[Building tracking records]

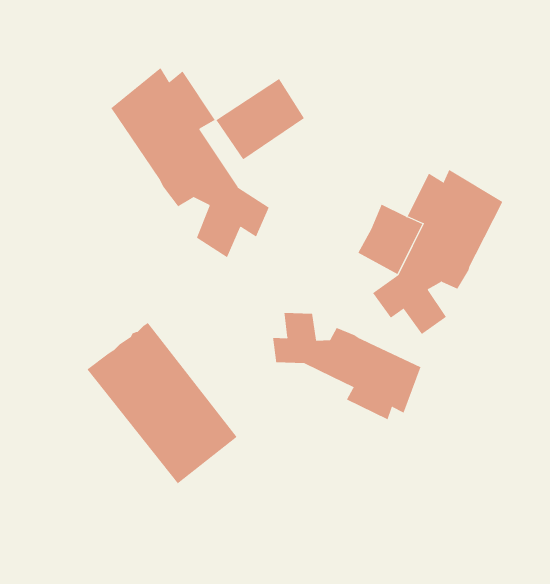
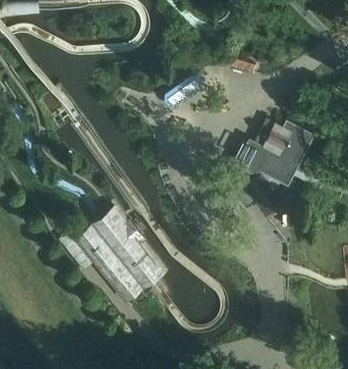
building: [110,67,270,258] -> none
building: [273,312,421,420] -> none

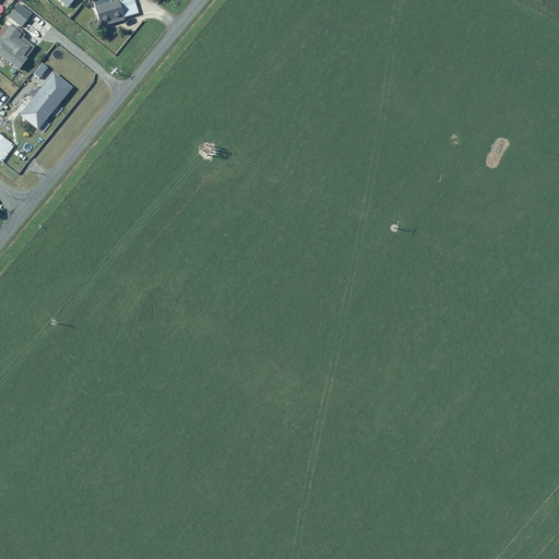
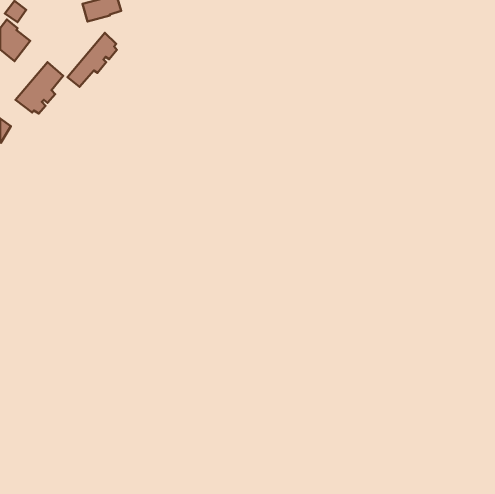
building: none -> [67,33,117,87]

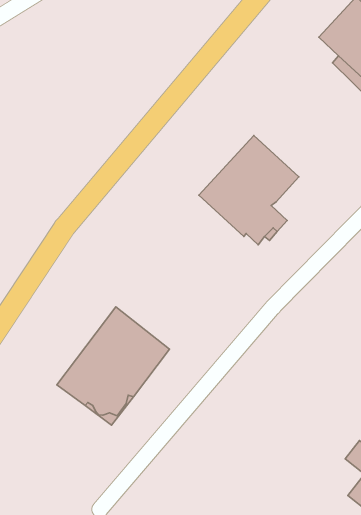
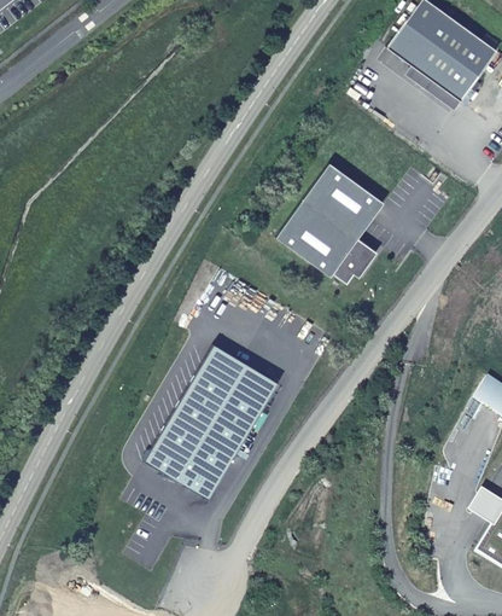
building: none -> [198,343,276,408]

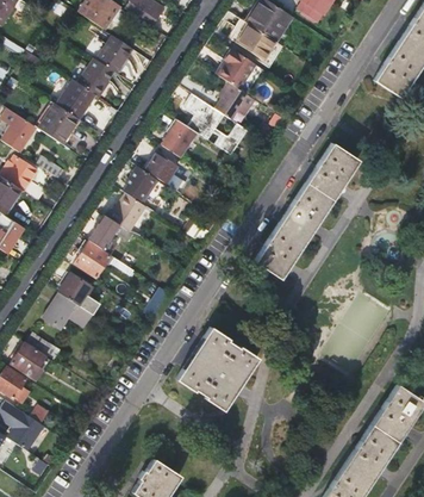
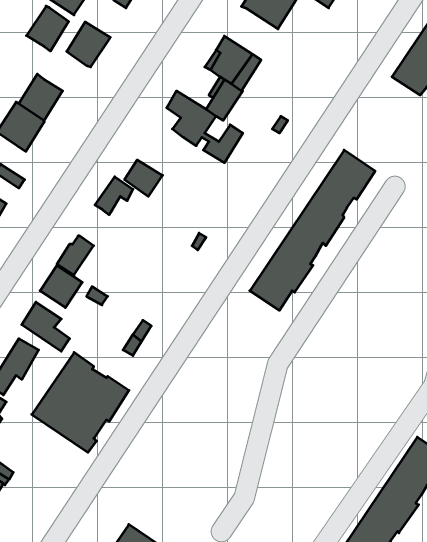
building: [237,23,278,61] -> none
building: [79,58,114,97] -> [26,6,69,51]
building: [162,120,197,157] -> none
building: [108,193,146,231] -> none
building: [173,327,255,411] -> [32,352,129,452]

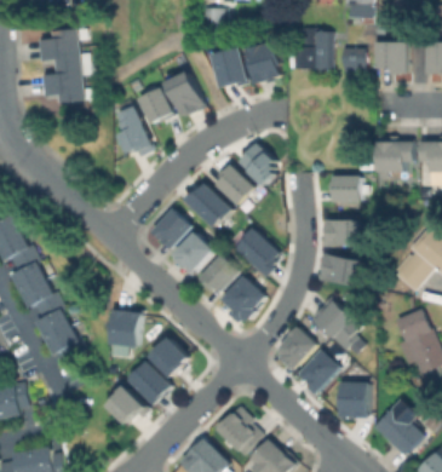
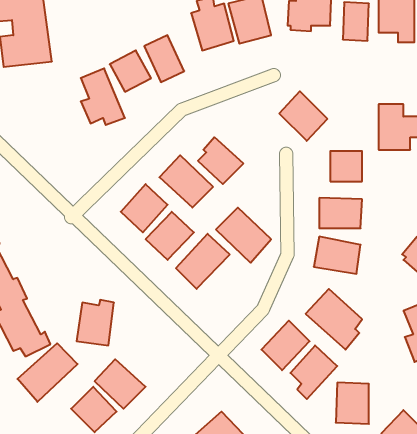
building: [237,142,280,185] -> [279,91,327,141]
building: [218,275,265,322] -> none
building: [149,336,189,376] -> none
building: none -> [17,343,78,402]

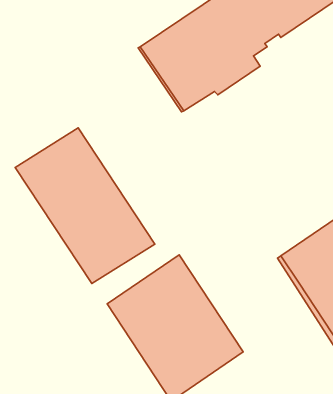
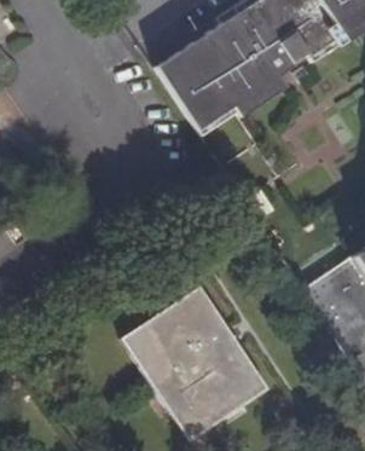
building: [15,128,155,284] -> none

---

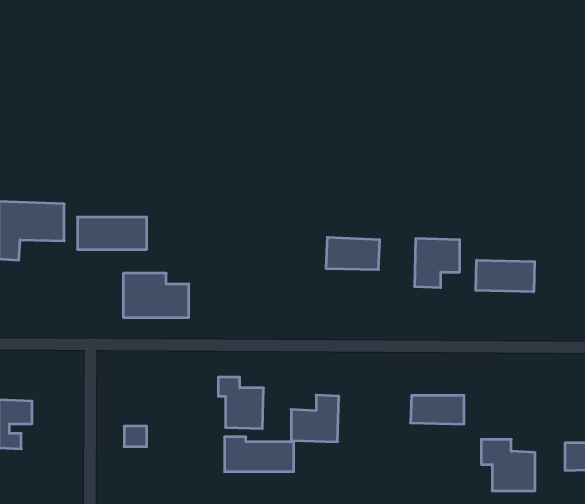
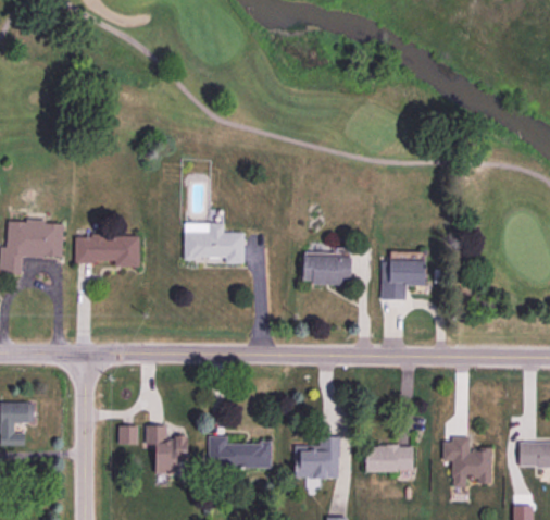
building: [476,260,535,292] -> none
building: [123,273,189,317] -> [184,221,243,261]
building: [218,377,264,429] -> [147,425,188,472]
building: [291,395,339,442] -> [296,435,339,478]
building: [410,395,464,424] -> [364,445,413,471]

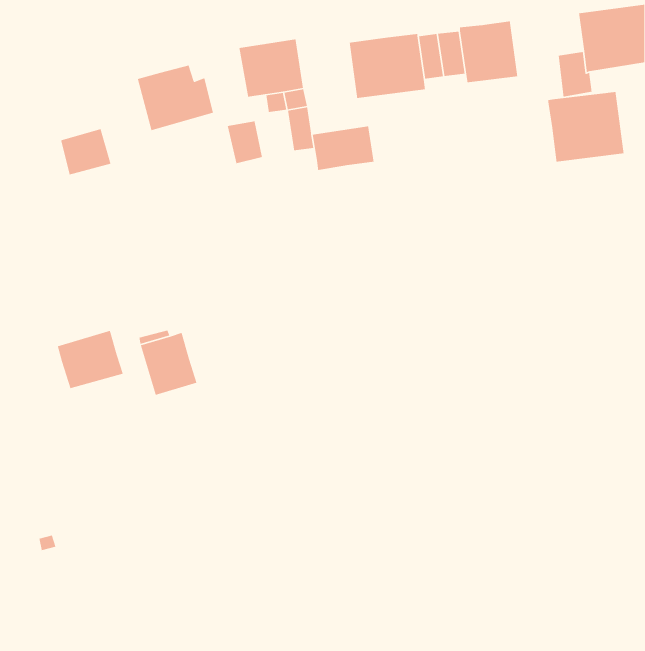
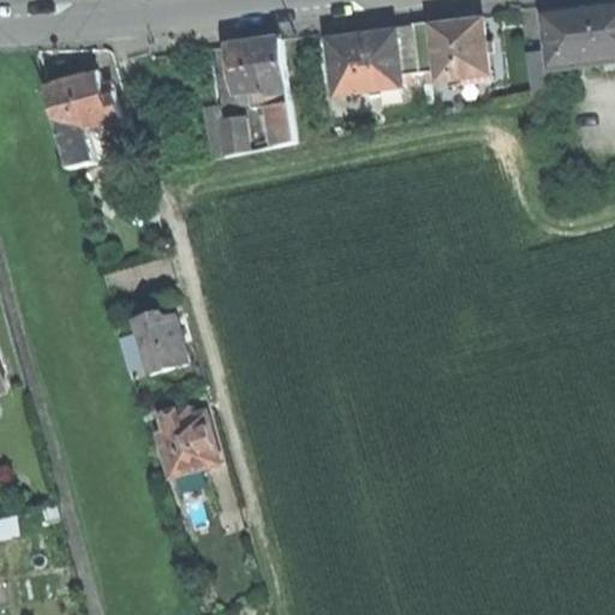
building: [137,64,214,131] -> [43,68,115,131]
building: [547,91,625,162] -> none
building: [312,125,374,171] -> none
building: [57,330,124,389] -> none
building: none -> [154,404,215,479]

• TO DO
To complete this exercise, transcribe exactly the lines above from the one that holds "building: [237,142,280,185] ->" through the one that holds "building: [15,128,155,284] -> none". Pictures stay out.

• REPLY TO THE TASK
building: [237,142,280,185] -> [279,91,327,141]
building: [218,275,265,322] -> none
building: [149,336,189,376] -> none
building: none -> [17,343,78,402]

building: [15,128,155,284] -> none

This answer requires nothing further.